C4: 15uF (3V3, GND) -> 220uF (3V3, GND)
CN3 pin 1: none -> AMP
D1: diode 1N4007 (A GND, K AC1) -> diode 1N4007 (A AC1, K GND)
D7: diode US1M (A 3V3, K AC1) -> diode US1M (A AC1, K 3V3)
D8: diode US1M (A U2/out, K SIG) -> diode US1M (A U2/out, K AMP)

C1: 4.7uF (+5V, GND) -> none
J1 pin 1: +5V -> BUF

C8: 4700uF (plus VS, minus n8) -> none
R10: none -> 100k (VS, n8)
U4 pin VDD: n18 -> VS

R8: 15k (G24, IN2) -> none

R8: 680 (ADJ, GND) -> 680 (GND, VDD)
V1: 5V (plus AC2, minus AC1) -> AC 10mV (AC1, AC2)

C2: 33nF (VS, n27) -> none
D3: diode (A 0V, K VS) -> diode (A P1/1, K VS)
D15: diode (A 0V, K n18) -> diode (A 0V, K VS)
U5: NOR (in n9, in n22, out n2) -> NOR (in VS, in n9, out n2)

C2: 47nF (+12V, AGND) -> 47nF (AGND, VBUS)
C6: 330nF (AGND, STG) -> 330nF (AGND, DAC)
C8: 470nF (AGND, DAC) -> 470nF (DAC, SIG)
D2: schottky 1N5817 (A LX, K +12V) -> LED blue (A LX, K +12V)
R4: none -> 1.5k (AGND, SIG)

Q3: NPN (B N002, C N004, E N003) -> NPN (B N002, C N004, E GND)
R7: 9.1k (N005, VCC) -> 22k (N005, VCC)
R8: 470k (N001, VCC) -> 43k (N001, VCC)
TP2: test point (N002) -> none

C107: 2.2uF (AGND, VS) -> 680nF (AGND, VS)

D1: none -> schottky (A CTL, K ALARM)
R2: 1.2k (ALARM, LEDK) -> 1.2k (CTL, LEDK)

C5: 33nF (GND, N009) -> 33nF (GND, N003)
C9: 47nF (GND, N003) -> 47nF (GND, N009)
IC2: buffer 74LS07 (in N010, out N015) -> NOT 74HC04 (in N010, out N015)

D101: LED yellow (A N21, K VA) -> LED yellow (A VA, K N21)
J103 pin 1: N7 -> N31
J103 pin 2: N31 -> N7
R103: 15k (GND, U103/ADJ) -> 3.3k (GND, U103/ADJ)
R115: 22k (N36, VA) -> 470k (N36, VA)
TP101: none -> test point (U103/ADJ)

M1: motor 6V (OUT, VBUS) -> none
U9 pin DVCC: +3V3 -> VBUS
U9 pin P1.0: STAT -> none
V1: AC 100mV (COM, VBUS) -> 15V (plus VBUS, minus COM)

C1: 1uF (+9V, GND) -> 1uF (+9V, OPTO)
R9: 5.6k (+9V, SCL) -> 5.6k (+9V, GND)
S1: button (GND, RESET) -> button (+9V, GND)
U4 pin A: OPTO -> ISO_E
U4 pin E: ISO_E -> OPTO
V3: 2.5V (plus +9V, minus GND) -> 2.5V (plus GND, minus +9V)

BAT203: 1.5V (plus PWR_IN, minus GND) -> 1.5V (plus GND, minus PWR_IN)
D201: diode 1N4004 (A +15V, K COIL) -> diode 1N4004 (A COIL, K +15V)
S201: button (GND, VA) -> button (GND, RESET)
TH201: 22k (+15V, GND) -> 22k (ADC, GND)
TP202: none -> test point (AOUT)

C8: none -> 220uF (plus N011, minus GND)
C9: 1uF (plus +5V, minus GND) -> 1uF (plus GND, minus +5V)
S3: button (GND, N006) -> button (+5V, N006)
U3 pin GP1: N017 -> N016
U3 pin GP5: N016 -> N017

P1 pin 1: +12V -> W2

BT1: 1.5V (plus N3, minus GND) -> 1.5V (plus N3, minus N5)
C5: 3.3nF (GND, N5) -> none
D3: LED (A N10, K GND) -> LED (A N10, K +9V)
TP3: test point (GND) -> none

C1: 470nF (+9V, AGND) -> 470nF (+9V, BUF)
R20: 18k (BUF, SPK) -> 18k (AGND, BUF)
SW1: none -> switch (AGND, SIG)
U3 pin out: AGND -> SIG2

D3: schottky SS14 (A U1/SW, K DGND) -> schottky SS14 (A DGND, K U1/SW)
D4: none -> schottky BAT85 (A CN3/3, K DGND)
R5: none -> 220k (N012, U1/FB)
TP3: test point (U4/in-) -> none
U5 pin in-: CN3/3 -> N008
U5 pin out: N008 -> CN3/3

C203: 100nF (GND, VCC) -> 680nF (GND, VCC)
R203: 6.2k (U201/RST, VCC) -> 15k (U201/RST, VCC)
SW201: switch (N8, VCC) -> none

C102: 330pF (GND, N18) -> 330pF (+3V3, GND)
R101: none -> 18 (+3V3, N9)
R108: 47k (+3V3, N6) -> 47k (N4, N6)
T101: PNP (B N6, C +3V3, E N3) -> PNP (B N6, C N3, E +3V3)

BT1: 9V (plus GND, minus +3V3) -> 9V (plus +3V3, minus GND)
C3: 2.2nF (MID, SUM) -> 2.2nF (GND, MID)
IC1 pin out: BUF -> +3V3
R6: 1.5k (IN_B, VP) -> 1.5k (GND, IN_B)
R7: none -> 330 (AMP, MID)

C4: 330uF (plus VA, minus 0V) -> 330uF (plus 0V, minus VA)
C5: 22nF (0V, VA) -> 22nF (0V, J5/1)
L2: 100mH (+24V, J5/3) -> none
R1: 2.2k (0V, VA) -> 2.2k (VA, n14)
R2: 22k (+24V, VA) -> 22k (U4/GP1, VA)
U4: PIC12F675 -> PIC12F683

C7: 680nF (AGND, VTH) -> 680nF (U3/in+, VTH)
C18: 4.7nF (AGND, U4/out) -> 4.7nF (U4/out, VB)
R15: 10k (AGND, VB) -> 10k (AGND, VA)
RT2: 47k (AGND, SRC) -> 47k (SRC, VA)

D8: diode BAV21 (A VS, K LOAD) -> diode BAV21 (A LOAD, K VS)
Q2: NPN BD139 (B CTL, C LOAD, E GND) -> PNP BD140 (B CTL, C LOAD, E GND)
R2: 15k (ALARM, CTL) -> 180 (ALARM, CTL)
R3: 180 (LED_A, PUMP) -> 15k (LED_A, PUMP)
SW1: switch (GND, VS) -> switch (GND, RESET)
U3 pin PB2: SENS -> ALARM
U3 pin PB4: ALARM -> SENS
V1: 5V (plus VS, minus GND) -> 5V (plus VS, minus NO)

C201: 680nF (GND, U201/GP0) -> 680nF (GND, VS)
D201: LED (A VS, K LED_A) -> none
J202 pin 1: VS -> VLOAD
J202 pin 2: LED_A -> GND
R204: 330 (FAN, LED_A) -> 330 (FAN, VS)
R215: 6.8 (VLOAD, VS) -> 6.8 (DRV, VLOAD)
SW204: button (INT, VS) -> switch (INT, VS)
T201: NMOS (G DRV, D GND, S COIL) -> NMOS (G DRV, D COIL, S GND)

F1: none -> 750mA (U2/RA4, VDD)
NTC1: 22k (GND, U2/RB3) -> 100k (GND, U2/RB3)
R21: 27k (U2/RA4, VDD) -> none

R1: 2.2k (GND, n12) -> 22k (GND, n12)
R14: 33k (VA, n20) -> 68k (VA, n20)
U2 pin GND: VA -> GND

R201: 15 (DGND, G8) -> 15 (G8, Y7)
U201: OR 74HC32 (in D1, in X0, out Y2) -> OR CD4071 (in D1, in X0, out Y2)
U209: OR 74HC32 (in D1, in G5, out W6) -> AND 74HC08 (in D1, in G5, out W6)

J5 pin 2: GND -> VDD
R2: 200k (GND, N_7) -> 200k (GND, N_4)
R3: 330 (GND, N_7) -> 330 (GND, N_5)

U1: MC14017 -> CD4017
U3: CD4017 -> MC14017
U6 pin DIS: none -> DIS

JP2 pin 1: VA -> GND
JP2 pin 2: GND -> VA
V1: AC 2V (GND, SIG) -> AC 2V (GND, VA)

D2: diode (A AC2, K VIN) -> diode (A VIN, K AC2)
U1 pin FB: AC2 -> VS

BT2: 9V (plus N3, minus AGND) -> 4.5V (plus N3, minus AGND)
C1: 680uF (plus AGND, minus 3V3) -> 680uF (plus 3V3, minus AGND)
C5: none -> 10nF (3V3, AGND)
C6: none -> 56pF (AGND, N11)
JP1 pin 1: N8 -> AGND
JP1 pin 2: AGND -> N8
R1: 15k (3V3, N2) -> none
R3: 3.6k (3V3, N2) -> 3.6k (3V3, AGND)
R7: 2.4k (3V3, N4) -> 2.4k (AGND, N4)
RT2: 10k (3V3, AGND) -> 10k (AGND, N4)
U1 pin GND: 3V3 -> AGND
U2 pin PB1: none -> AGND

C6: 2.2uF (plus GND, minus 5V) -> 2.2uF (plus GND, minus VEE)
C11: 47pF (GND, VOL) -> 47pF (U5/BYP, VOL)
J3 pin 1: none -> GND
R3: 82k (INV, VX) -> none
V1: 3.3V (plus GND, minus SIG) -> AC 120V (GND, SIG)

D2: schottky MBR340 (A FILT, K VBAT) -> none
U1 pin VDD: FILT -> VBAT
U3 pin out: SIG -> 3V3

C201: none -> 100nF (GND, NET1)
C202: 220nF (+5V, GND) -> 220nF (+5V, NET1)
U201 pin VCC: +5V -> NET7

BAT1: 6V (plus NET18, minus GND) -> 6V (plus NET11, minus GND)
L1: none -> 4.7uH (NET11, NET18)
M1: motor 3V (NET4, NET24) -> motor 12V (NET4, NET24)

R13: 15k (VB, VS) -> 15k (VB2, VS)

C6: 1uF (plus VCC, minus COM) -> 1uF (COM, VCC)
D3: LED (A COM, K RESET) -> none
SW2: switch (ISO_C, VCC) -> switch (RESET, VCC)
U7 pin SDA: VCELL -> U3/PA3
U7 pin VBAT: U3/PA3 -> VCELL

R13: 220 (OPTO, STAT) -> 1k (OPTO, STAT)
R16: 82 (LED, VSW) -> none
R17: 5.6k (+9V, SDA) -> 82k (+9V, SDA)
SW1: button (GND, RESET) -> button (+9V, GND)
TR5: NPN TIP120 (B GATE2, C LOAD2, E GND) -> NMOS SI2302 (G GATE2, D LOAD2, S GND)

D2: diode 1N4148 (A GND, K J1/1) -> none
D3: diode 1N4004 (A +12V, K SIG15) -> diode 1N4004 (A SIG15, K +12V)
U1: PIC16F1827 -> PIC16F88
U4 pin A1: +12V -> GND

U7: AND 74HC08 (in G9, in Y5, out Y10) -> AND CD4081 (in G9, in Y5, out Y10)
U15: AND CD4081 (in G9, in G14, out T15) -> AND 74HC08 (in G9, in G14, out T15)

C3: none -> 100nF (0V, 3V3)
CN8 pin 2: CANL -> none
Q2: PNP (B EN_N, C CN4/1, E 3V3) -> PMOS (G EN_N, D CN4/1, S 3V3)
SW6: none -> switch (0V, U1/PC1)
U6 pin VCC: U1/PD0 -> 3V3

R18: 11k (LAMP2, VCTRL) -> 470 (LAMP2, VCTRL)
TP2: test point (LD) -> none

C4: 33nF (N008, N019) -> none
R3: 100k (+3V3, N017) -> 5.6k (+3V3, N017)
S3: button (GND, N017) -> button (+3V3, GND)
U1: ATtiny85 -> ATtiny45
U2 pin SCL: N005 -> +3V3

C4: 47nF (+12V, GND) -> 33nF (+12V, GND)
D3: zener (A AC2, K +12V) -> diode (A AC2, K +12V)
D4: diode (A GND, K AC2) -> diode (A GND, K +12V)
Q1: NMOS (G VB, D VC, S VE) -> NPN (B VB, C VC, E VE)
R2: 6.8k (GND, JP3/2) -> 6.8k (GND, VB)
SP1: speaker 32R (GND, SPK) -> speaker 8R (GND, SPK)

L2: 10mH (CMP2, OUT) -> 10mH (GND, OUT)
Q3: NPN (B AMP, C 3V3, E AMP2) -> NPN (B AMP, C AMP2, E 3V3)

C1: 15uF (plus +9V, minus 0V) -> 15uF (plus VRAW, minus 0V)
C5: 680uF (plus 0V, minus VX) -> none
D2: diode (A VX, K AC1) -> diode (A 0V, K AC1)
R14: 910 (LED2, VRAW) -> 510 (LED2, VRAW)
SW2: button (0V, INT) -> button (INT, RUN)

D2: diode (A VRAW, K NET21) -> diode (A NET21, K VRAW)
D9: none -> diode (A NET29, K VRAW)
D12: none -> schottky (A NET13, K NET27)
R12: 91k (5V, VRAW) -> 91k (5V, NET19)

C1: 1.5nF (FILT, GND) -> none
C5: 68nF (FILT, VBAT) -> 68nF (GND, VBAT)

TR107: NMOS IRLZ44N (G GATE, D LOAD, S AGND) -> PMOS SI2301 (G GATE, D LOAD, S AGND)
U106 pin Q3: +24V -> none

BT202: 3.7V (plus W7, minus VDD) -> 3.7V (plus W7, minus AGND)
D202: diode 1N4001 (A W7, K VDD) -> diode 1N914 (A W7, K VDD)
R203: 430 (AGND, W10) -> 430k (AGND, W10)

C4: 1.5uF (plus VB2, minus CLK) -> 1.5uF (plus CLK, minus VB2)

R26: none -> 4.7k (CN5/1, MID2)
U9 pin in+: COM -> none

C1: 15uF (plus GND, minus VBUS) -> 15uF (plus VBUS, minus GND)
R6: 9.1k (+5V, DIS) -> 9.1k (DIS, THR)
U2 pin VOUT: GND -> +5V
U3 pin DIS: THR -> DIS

-------

What you should do.
Above are the entries. Output exactly the lines beginning with the line that has "BAT203: 1.5V (plus" and ending with the line that has "C5: 3.3nF (GND, N5) -> none".

Result of this exercise.
BAT203: 1.5V (plus PWR_IN, minus GND) -> 1.5V (plus GND, minus PWR_IN)
D201: diode 1N4004 (A +15V, K COIL) -> diode 1N4004 (A COIL, K +15V)
S201: button (GND, VA) -> button (GND, RESET)
TH201: 22k (+15V, GND) -> 22k (ADC, GND)
TP202: none -> test point (AOUT)

C8: none -> 220uF (plus N011, minus GND)
C9: 1uF (plus +5V, minus GND) -> 1uF (plus GND, minus +5V)
S3: button (GND, N006) -> button (+5V, N006)
U3 pin GP1: N017 -> N016
U3 pin GP5: N016 -> N017

P1 pin 1: +12V -> W2

BT1: 1.5V (plus N3, minus GND) -> 1.5V (plus N3, minus N5)
C5: 3.3nF (GND, N5) -> none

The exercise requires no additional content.